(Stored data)
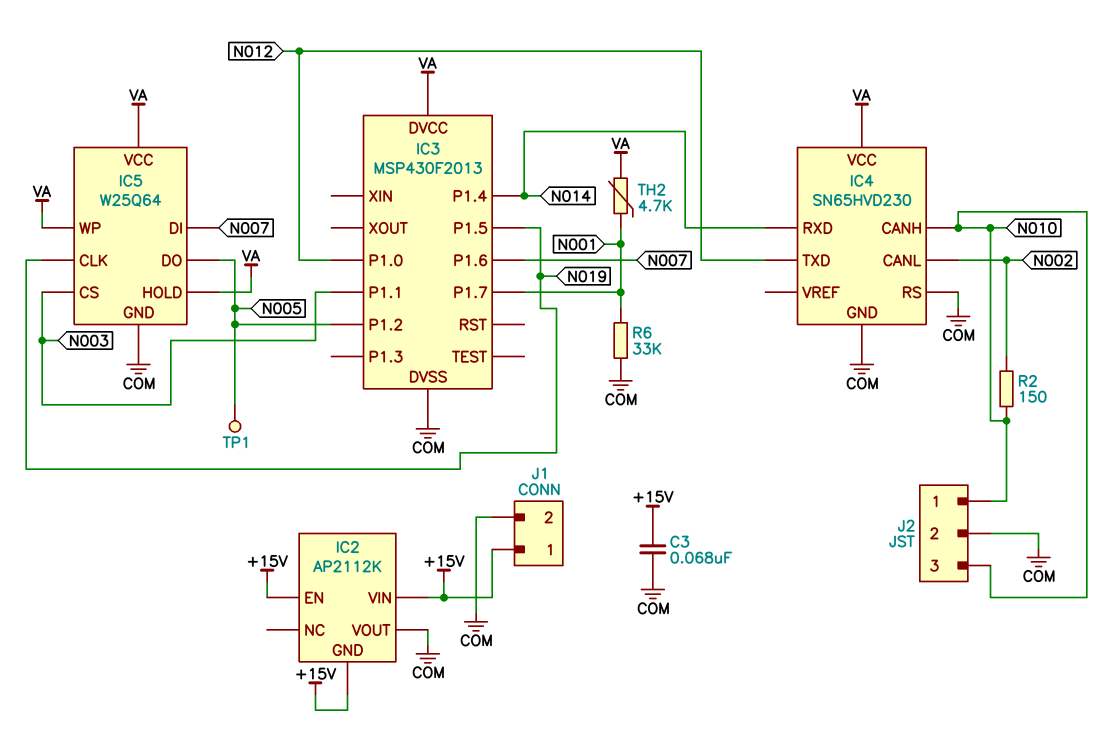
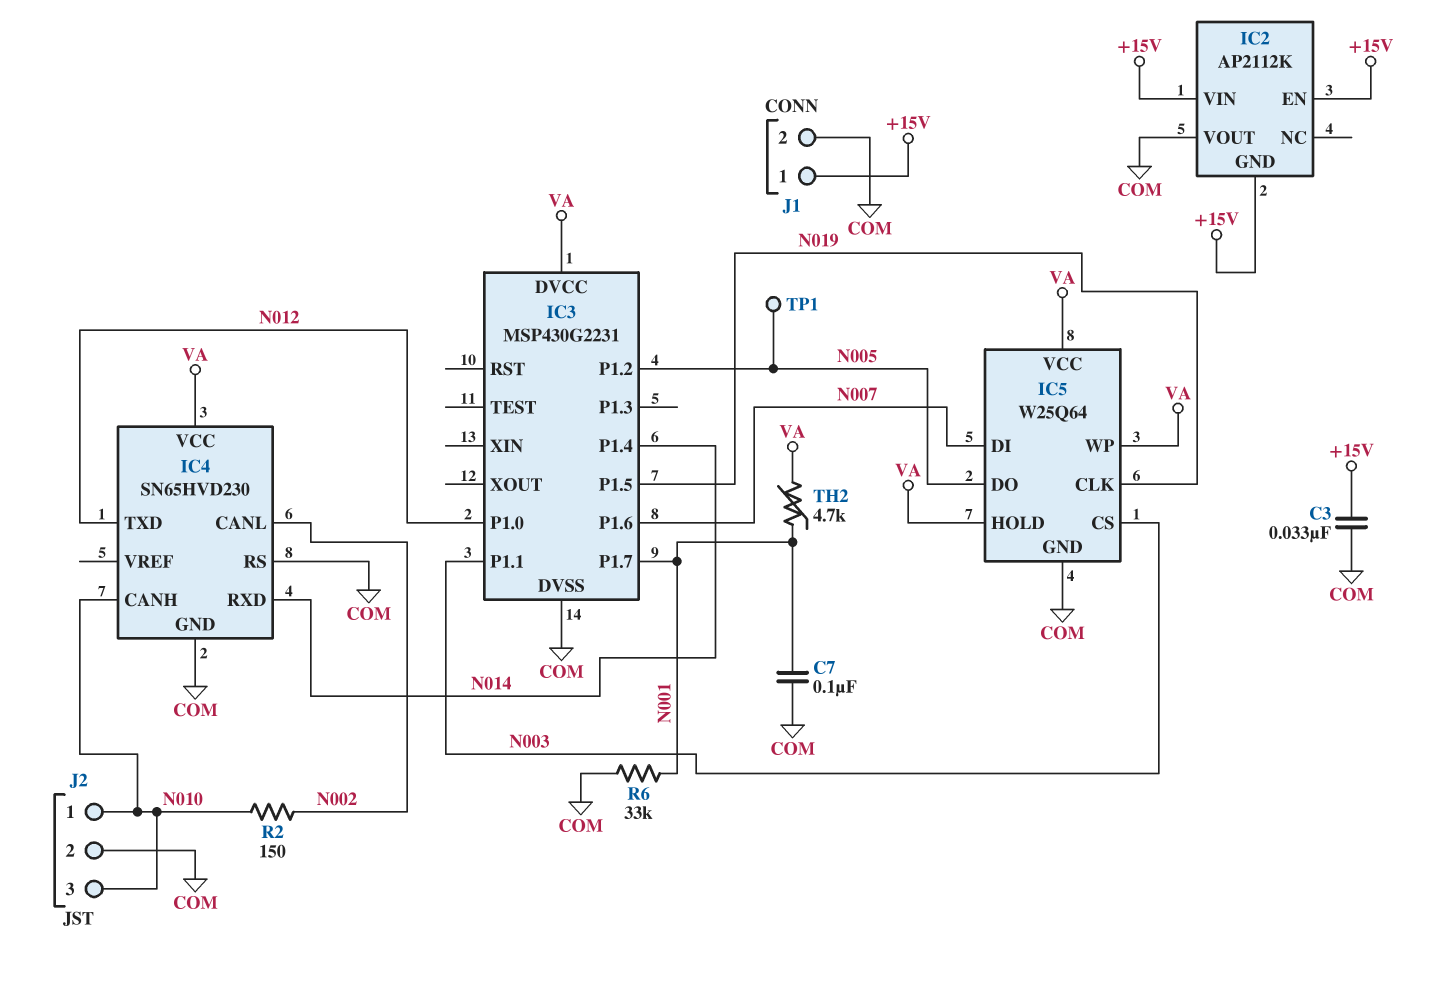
C3: 68nF (+15V, COM) -> 33nF (+15V, COM)
C7: none -> 100nF (COM, N001)
IC3: MSP430F2013 -> MSP430G2231

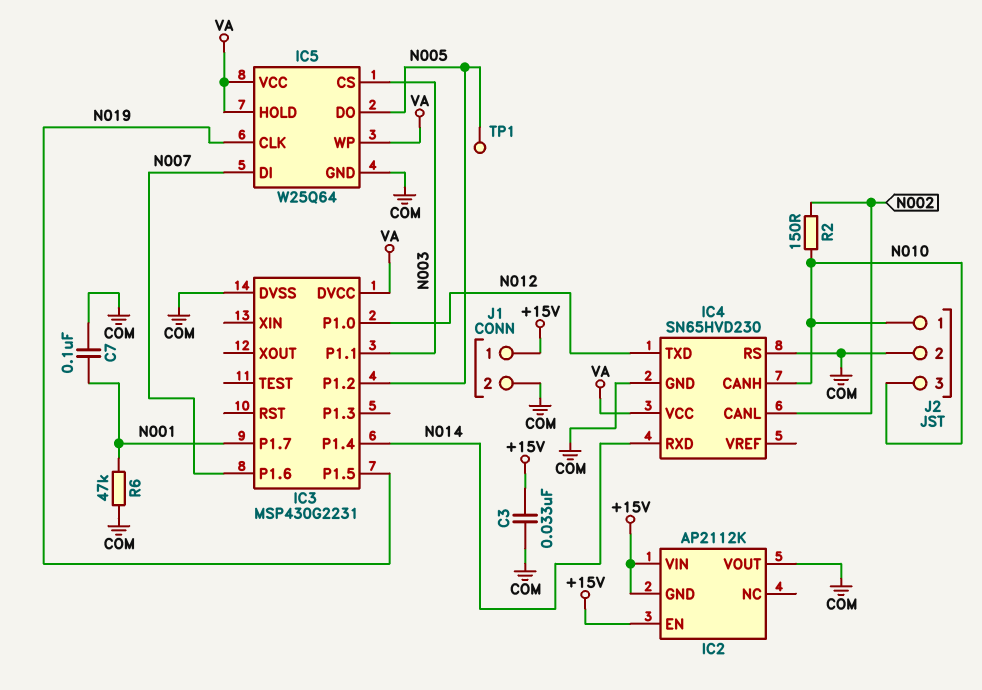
R6: 33k (COM, N001) -> 47k (COM, N001)
TH2: 4.7k (N001, VA) -> none

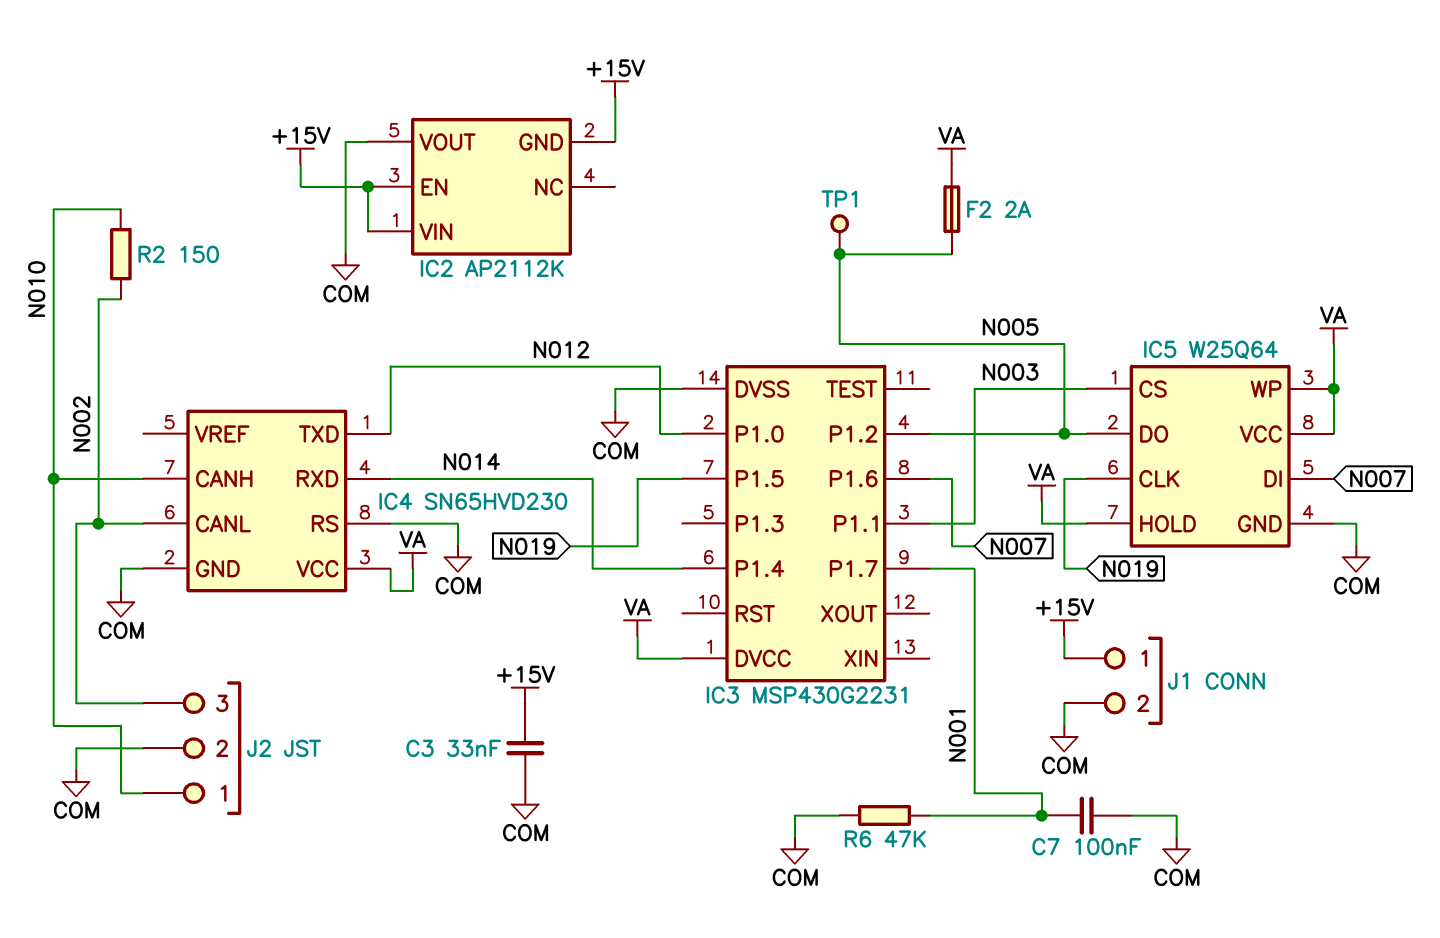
F2: none -> 2A (N005, VA)
J2 pin 3: N010 -> N002

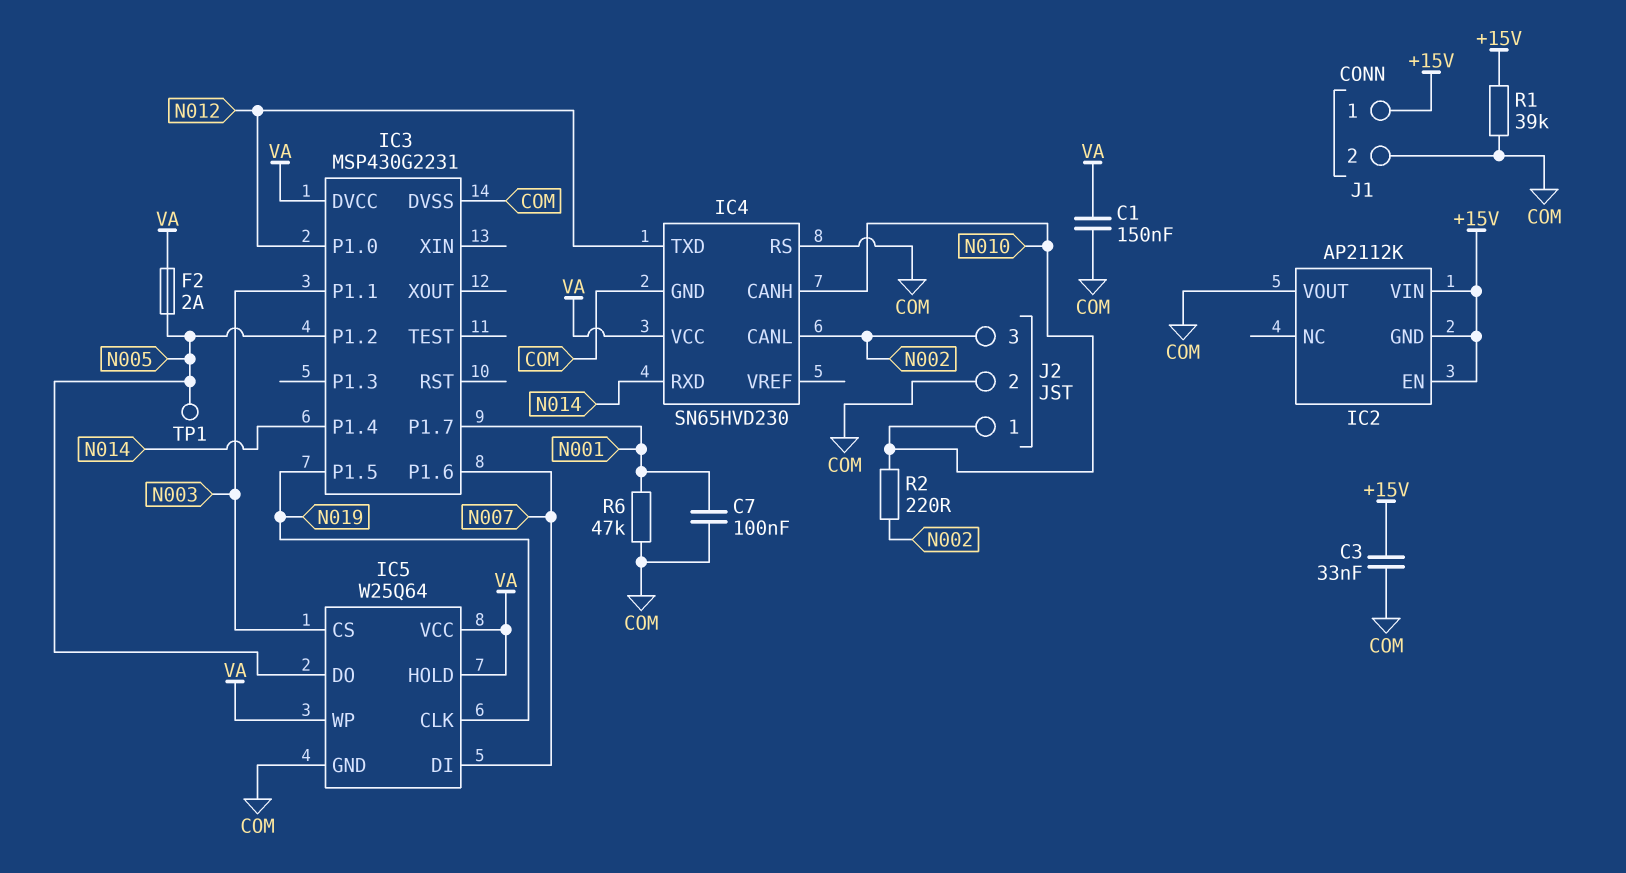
C1: none -> 150nF (COM, VA)
R1: none -> 39k (+15V, COM)
R2: 150 (N002, N010) -> 220 (N002, N010)

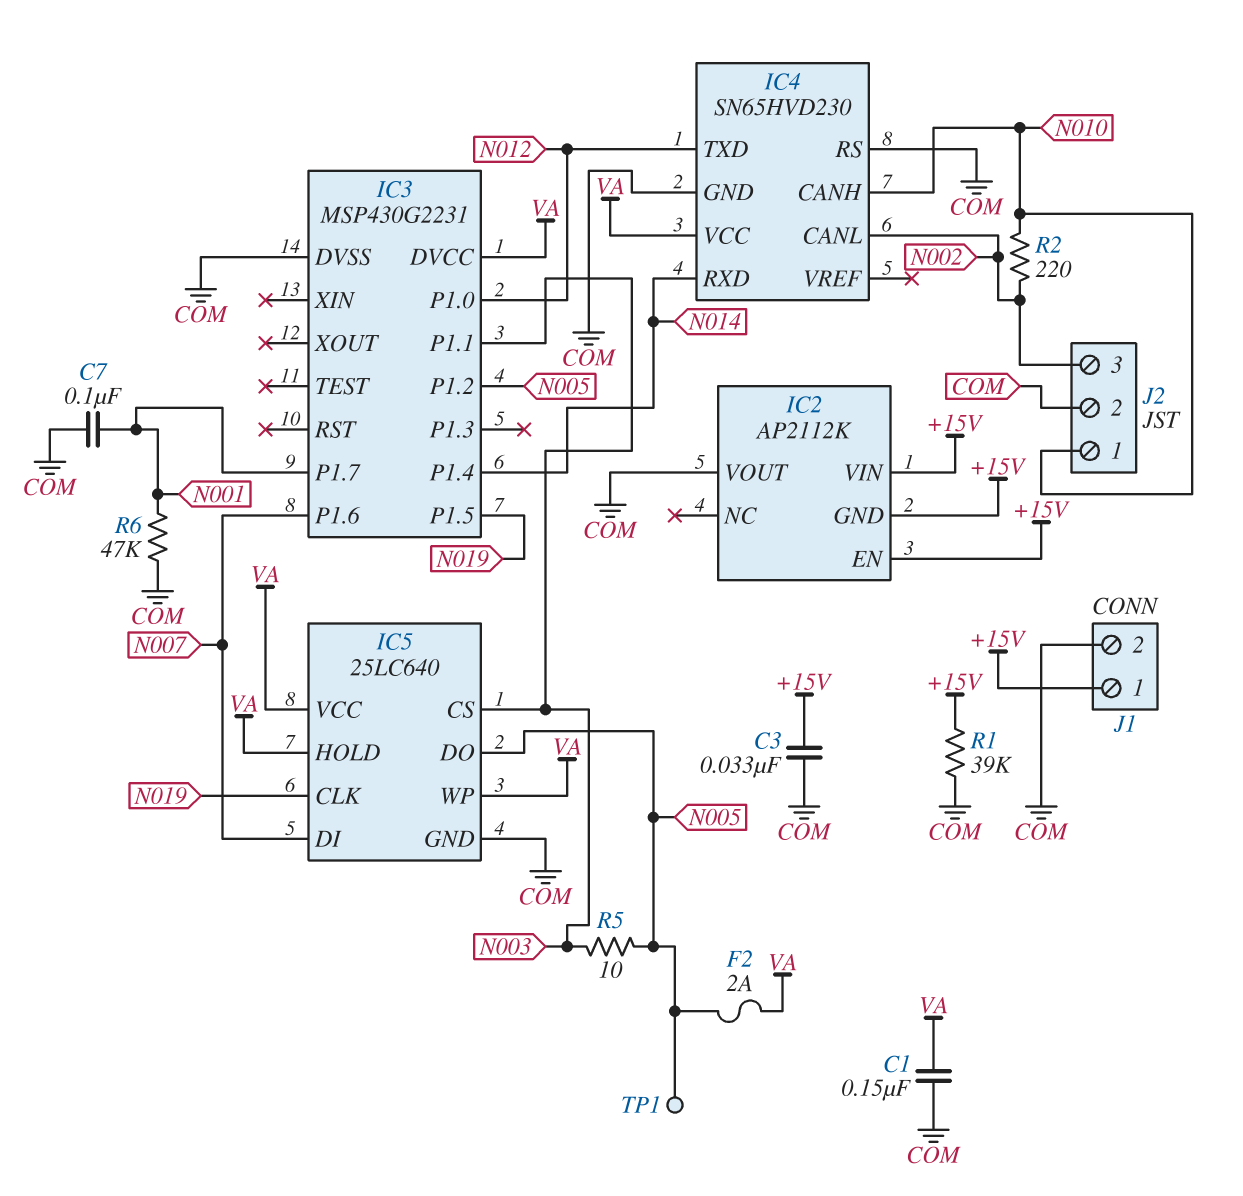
IC5: W25Q64 -> 25LC640
R5: none -> 10 (N003, N005)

= WORK REQUIRED =
Transcribe exactly the lines running from the line with "R6: 33k (COM, N001) -> 47k (COM, N001)" to the last line of the entries. Pictures stay out of the copy.

= EXERCISE SOLUTION =
R6: 33k (COM, N001) -> 47k (COM, N001)
TH2: 4.7k (N001, VA) -> none

F2: none -> 2A (N005, VA)
J2 pin 3: N010 -> N002

C1: none -> 150nF (COM, VA)
R1: none -> 39k (+15V, COM)
R2: 150 (N002, N010) -> 220 (N002, N010)

IC5: W25Q64 -> 25LC640
R5: none -> 10 (N003, N005)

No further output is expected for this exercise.